■ **Input data**
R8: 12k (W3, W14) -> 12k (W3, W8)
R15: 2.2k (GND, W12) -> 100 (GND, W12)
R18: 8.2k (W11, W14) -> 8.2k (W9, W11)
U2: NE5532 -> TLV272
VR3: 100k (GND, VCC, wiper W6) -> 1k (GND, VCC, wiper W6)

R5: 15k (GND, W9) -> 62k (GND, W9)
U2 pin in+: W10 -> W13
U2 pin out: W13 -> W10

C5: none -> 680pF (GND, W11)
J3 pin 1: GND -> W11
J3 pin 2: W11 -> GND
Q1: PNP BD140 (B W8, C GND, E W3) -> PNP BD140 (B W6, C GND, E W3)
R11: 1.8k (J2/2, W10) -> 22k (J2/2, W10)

* * *

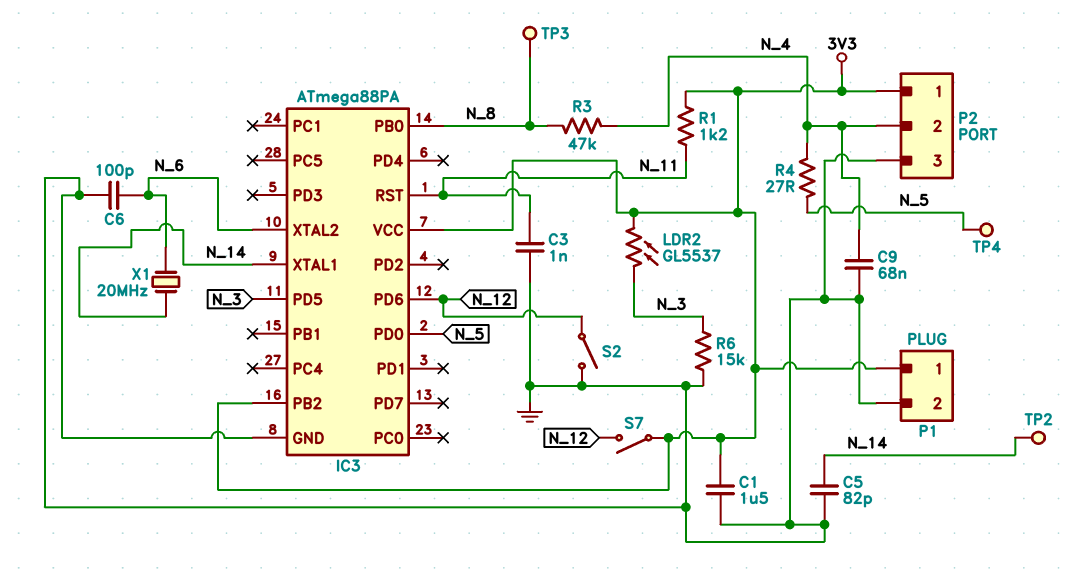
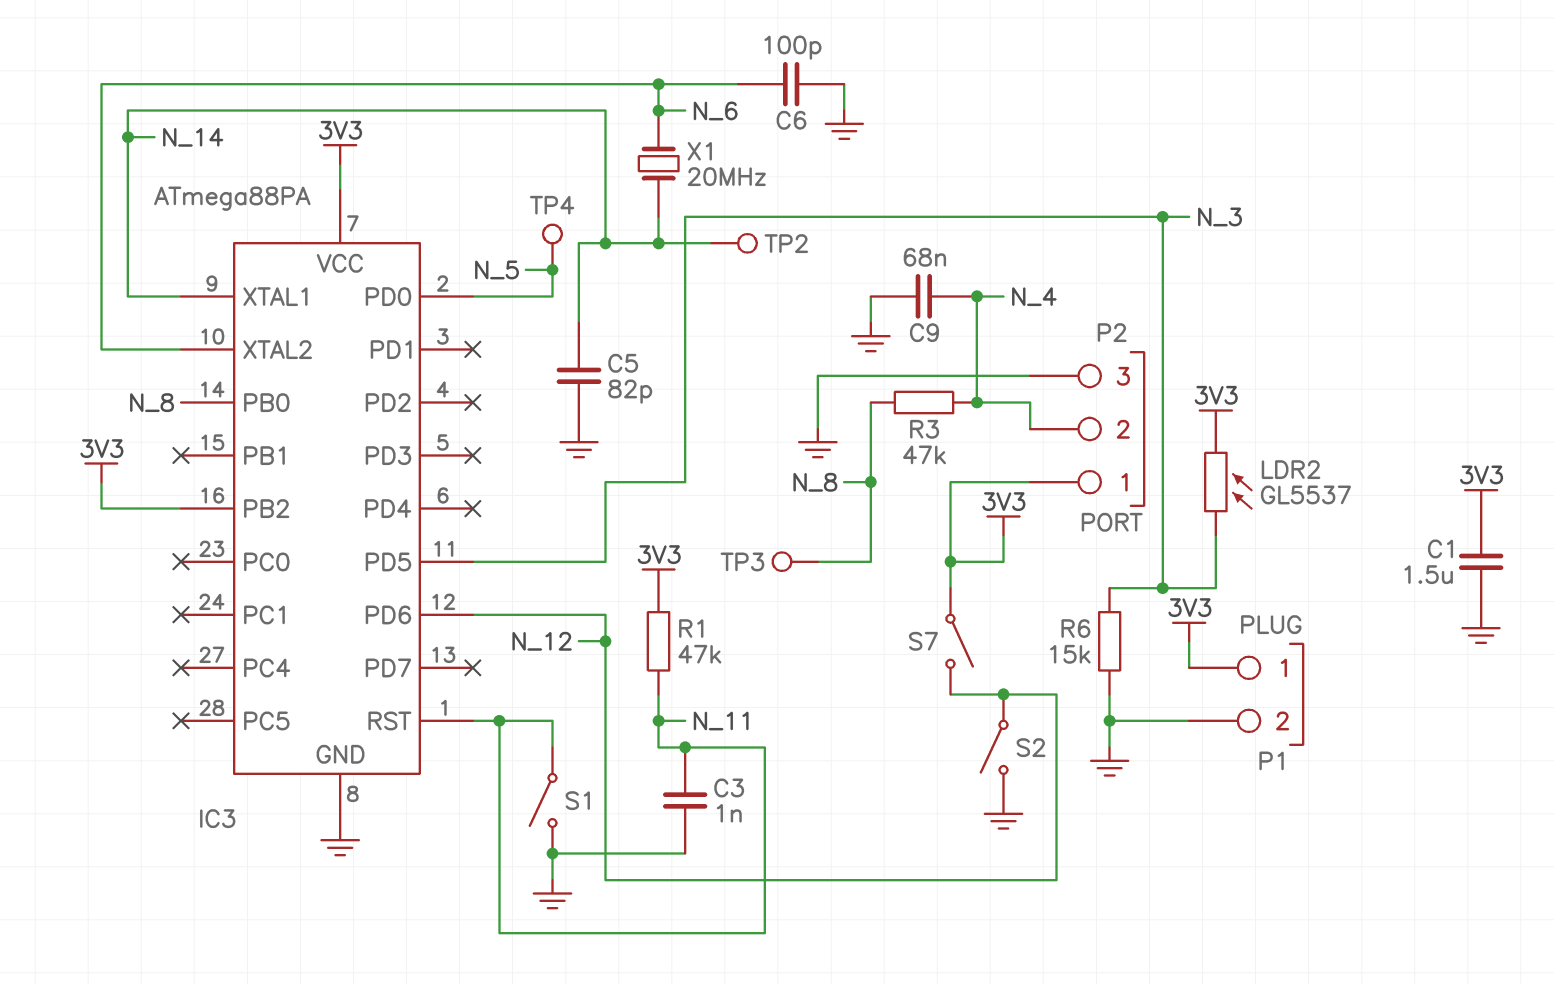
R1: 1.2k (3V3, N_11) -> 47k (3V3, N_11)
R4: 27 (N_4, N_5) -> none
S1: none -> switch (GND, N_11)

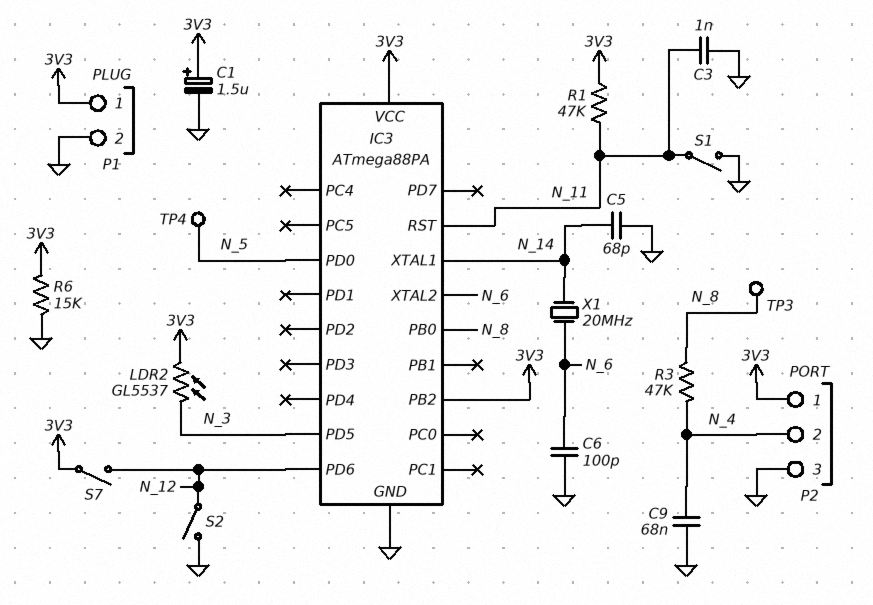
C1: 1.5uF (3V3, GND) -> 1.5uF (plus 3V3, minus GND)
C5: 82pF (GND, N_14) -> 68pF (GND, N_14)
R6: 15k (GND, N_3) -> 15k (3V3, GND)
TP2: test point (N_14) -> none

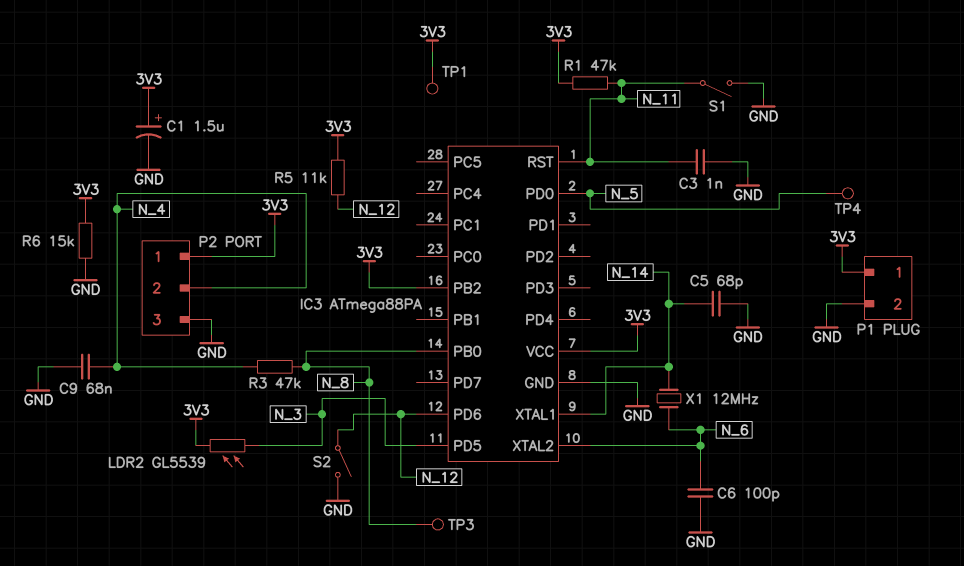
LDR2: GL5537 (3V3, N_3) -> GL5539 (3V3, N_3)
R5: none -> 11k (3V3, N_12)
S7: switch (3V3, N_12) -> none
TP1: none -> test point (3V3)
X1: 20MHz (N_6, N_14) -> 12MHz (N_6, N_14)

==

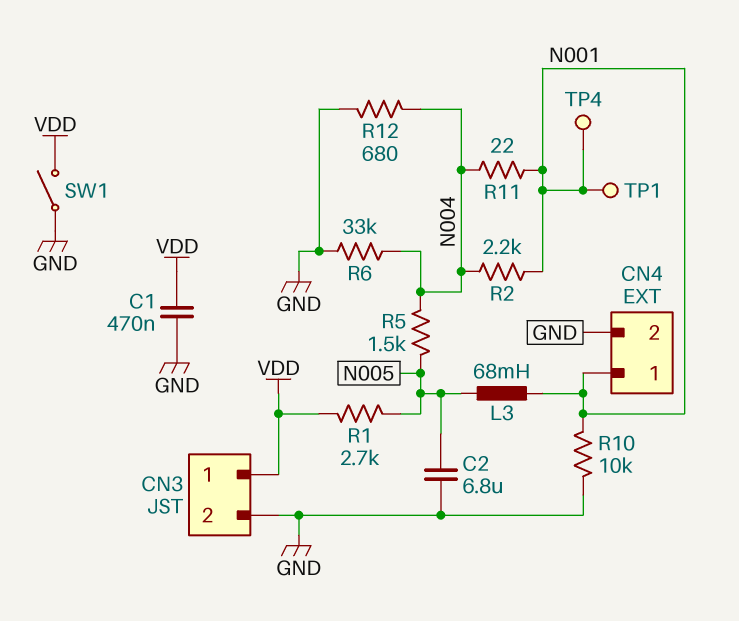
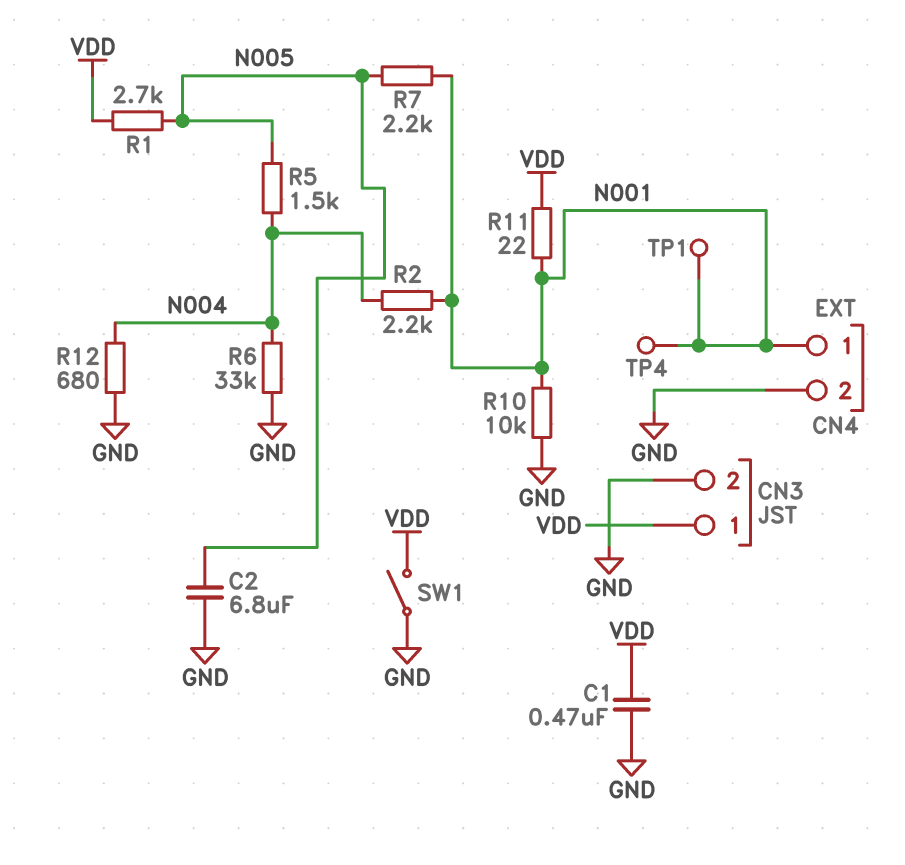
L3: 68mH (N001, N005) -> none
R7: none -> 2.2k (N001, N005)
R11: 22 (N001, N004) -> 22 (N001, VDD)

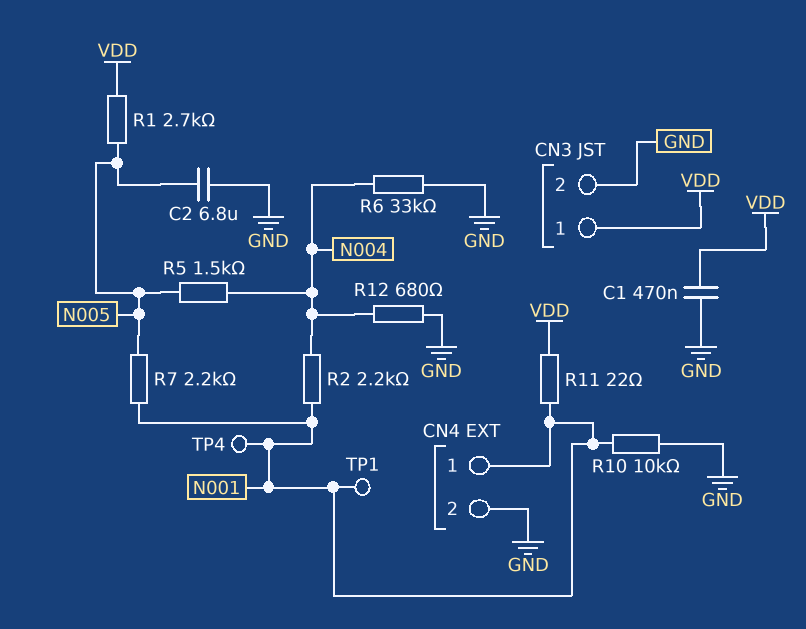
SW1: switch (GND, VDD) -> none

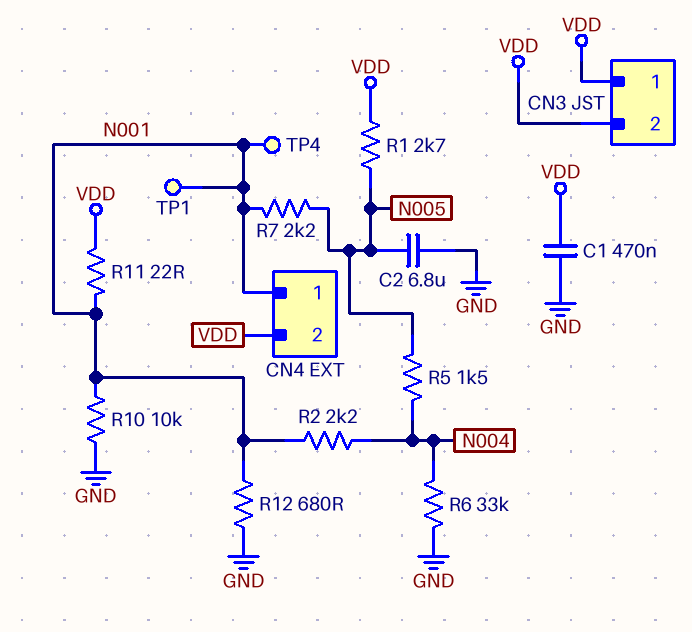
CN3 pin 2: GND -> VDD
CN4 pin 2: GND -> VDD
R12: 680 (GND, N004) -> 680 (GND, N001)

■ **The problem**
Above are the records; from them, give again exactly the lines from the one containing "S7: switch (3V3, N_12) -> none" through the one containing "X1: 20MHz (N_6, N_14) -> 12MHz (N_6, N_14)", both included.

■ **Answer space**
S7: switch (3V3, N_12) -> none
TP1: none -> test point (3V3)
X1: 20MHz (N_6, N_14) -> 12MHz (N_6, N_14)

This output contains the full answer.